▶ **Records for processing**:
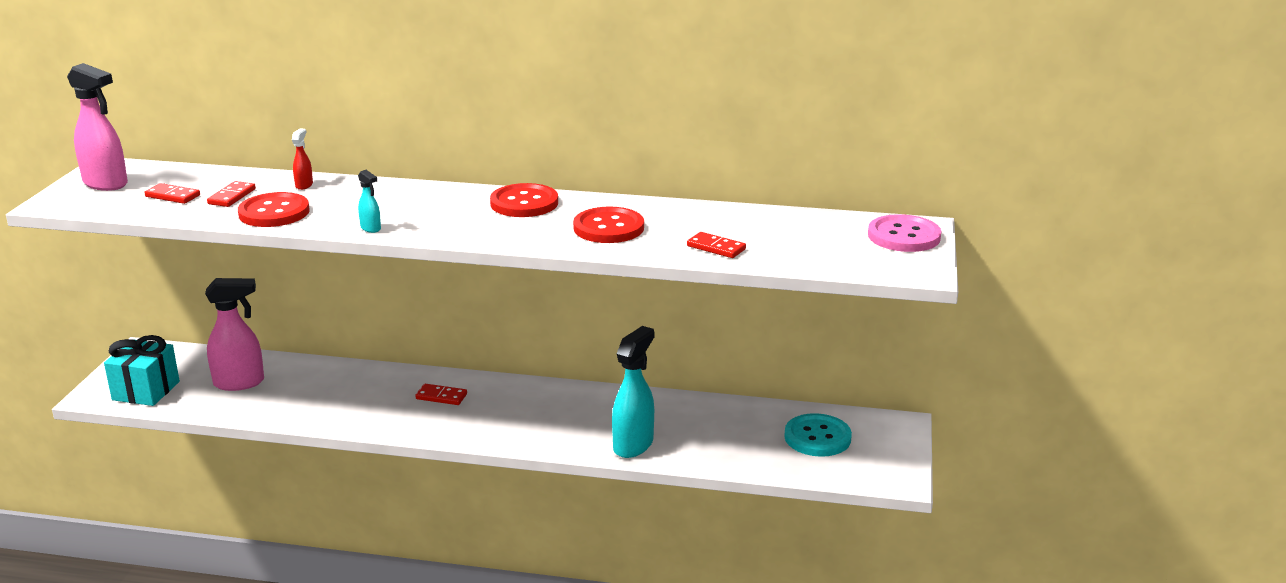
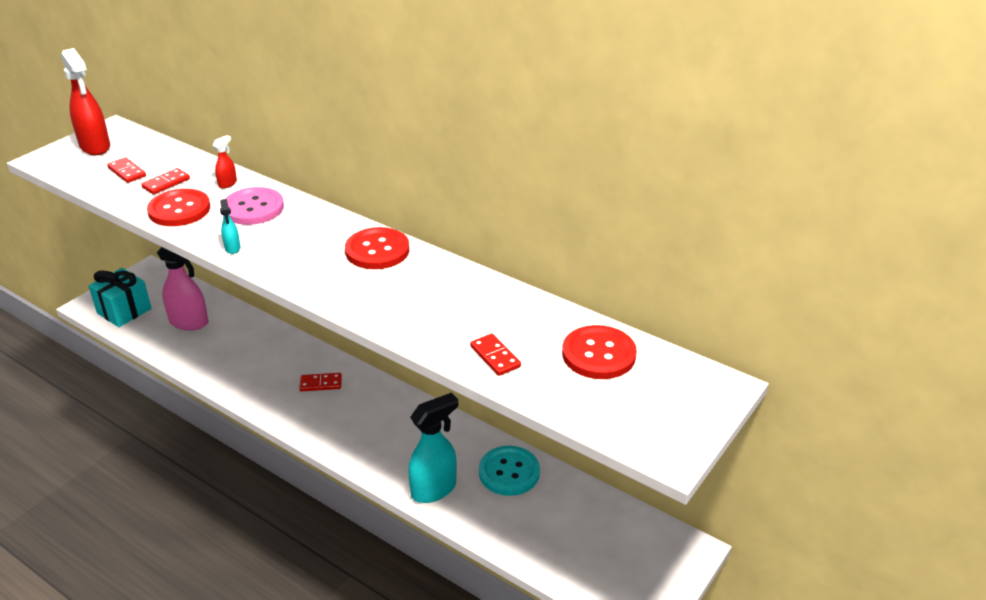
camera: 25 degrees right, 10 degrees up
(106, 184) = (95, 147): pink spray bottle -> red spray bottle
(441, 396) = (321, 383): red domino -> red domino turned 45 degrees counterclockwise
(608, 228) = (421, 302): red button -> red button (598, 354)
(817, 437) = (601, 538): turquoise button -> turquoise button (509, 472)
(904, 236) = (692, 395): pink button -> pink button (253, 208)

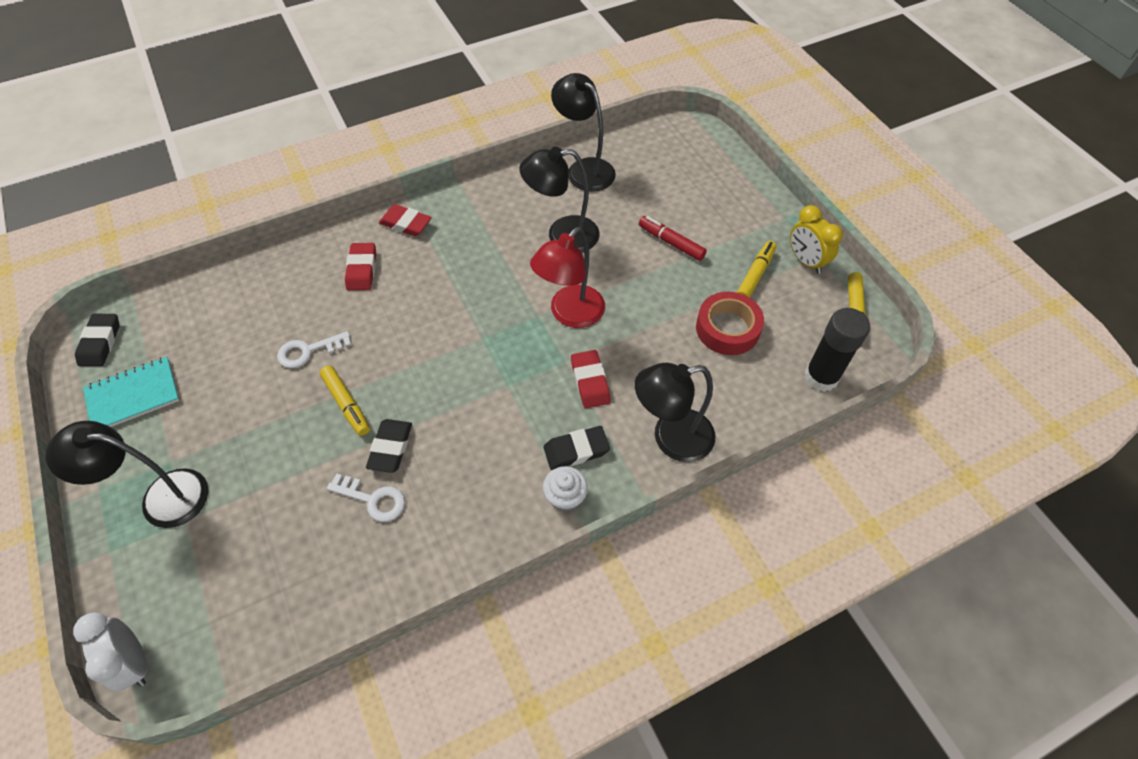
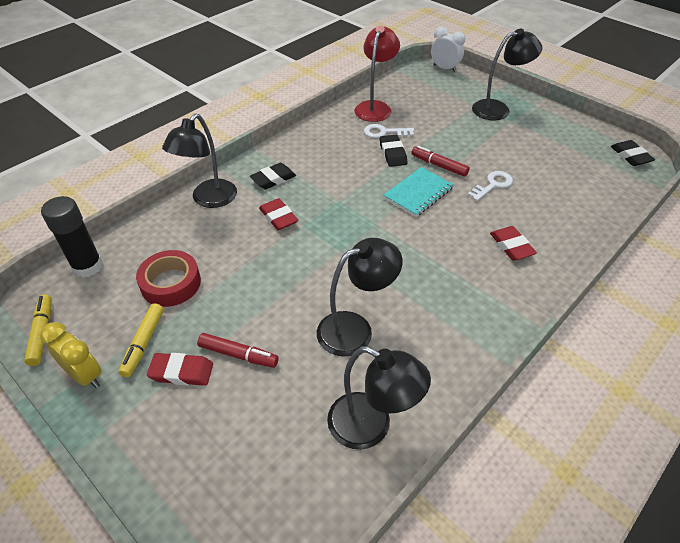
camera: 160 degrees right, 10 degrees down
(133, 395) = (571, 139): turquoise notebook -> turquoise notebook (418, 193)
(346, 404) = (439, 165): yellow marker -> red marker
(406, 223) = (513, 296): red eraser -> red eraser (181, 372)
(565, 496) = (271, 158): white cupcake -> none
(570, 314) = (314, 258): red lamp -> red lamp (375, 107)
(671, 438) = (209, 200): black lamp -> black lamp turned 150 degrees clockwise

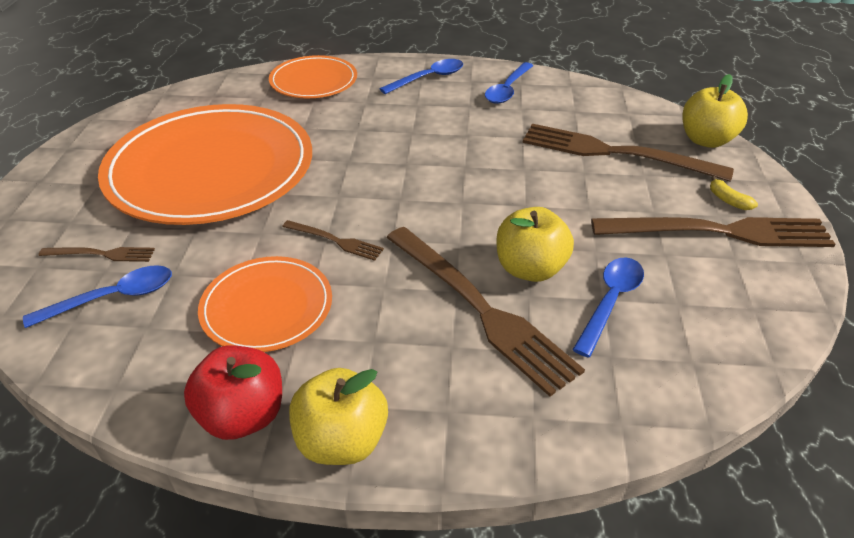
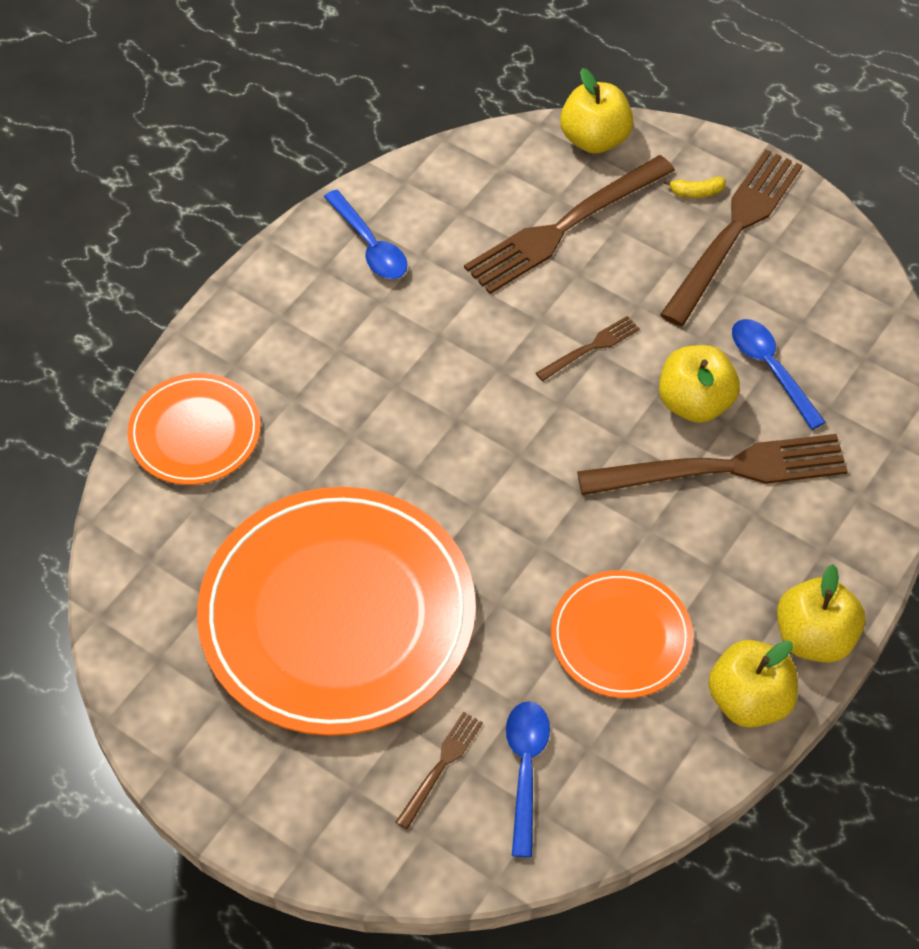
camera: 60 degrees left, 15 degrees up
(243, 416) = (748, 700): red apple -> yellow apple
(335, 241) = (554, 542): brown fork -> brown fork (590, 348)
(428, 78) = (282, 308): blue spoon -> none

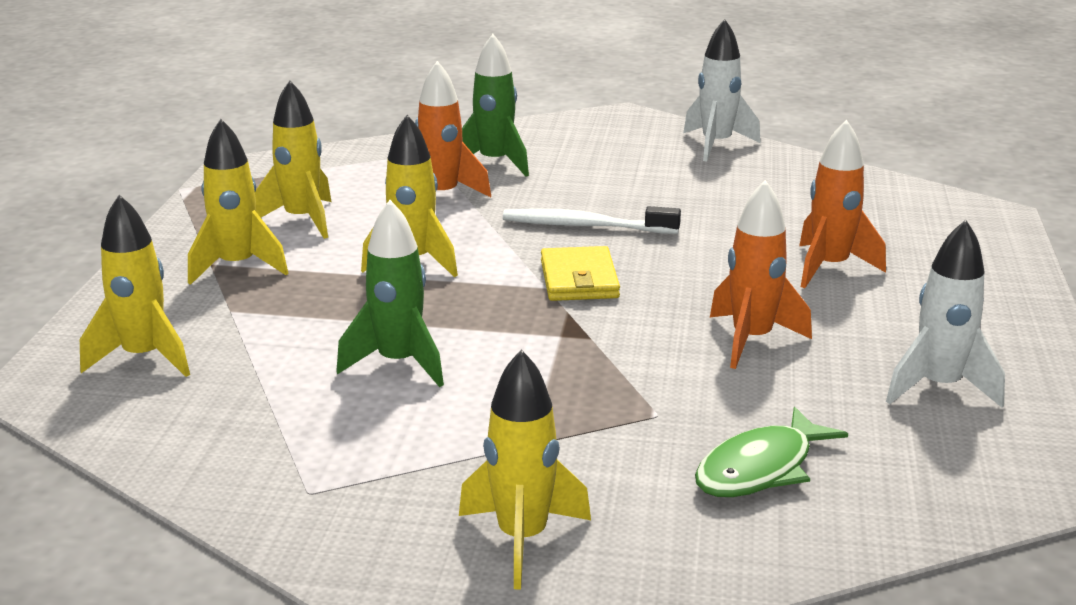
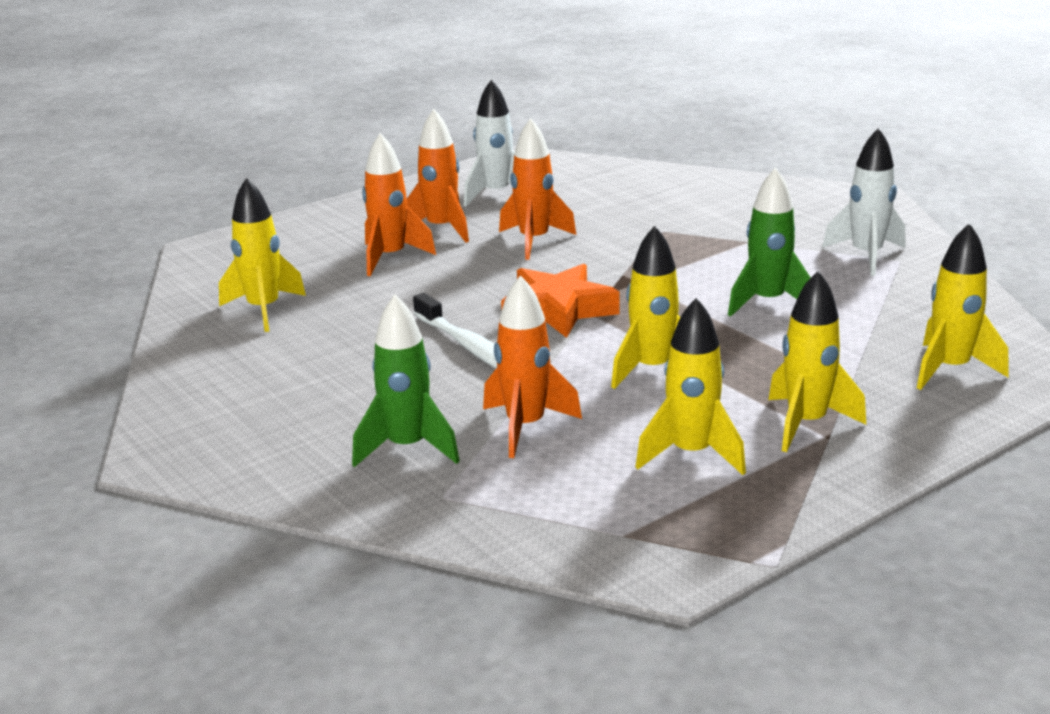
camera: 135 degrees left, 0 degrees up
(522, 539) = (810, 213): yellow rocket -> yellow rocket (264, 310)
(579, 279) = (558, 310): yellow wallet -> orange star
(716, 145) = (189, 379): white rocket -> white rocket (866, 256)
(760, 468) = (653, 198): green fish -> none
(869, 315) = (441, 229): none -> orange rocket

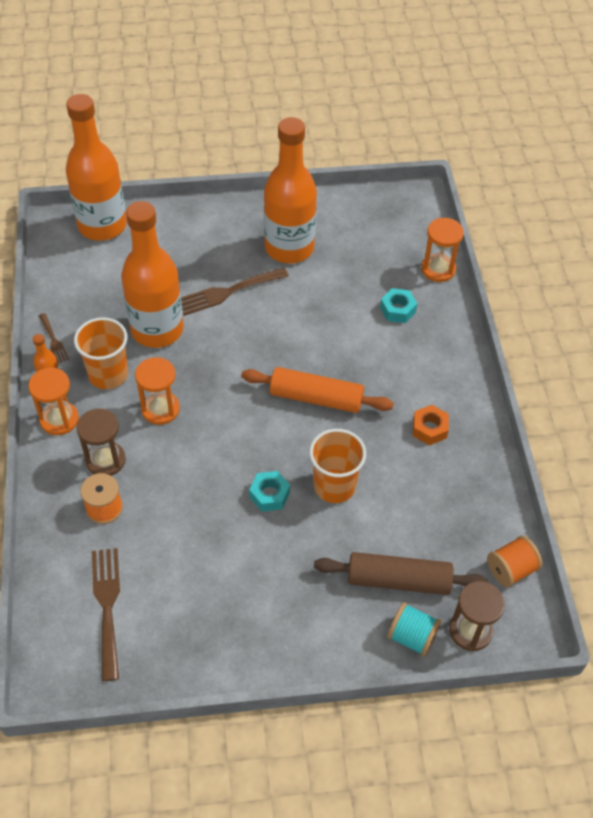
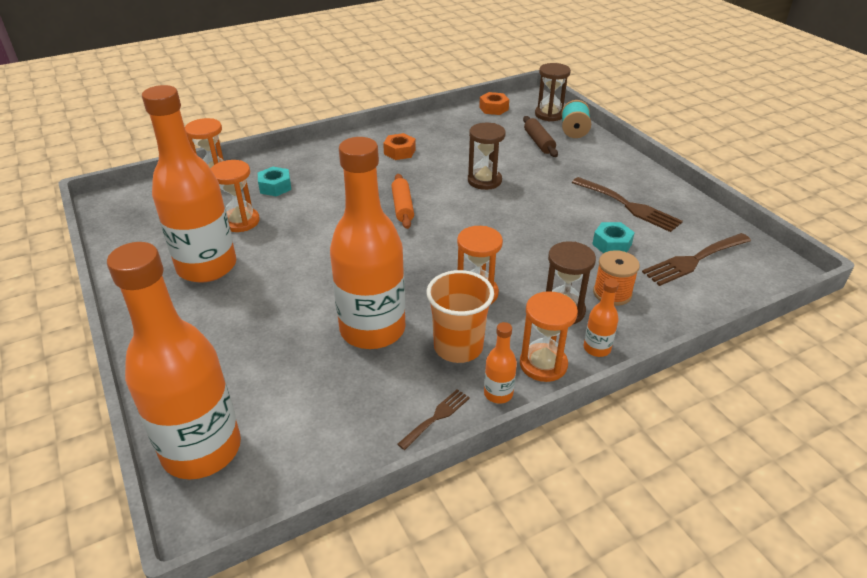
camera: 110 degrees left, 15 degrees down
(52, 462) = (597, 348): none -> orange bottle
(227, 292) = (292, 293): brown fork -> brown fork (629, 206)
(269, 495) = (518, 207): turquoise nut -> turquoise nut (612, 244)
(316, 398) = (402, 207): orange rolling pin -> orange rolling pin, size x0.64
(334, 486) = (484, 180): orange cup -> brown hourglass
(347, 277) = (240, 221): none -> orange hourglass
(398, 580) = (539, 142): brown rolling pin -> brown rolling pin, size x0.64
(511, 569) = (493, 108): orange spool -> orange nut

▶ **Task brief**: Quote word for word only the lines above from the one containing "(565, 496) = (271, 158): white" through the one containing "(579, 279) = (558, 310): yellow". Pictures stay out of your copy.

▶ **Result**:
(565, 496) = (271, 158): white cupcake -> none
(570, 314) = (314, 258): red lamp -> red lamp (375, 107)
(671, 438) = (209, 200): black lamp -> black lamp turned 150 degrees clockwise

camera: 60 degrees left, 15 degrees up
(243, 416) = (748, 700): red apple -> yellow apple
(335, 241) = (554, 542): brown fork -> brown fork (590, 348)
(428, 78) = (282, 308): blue spoon -> none

camera: 135 degrees left, 0 degrees up
(522, 539) = (810, 213): yellow rocket -> yellow rocket (264, 310)
(579, 279) = (558, 310): yellow wallet -> orange star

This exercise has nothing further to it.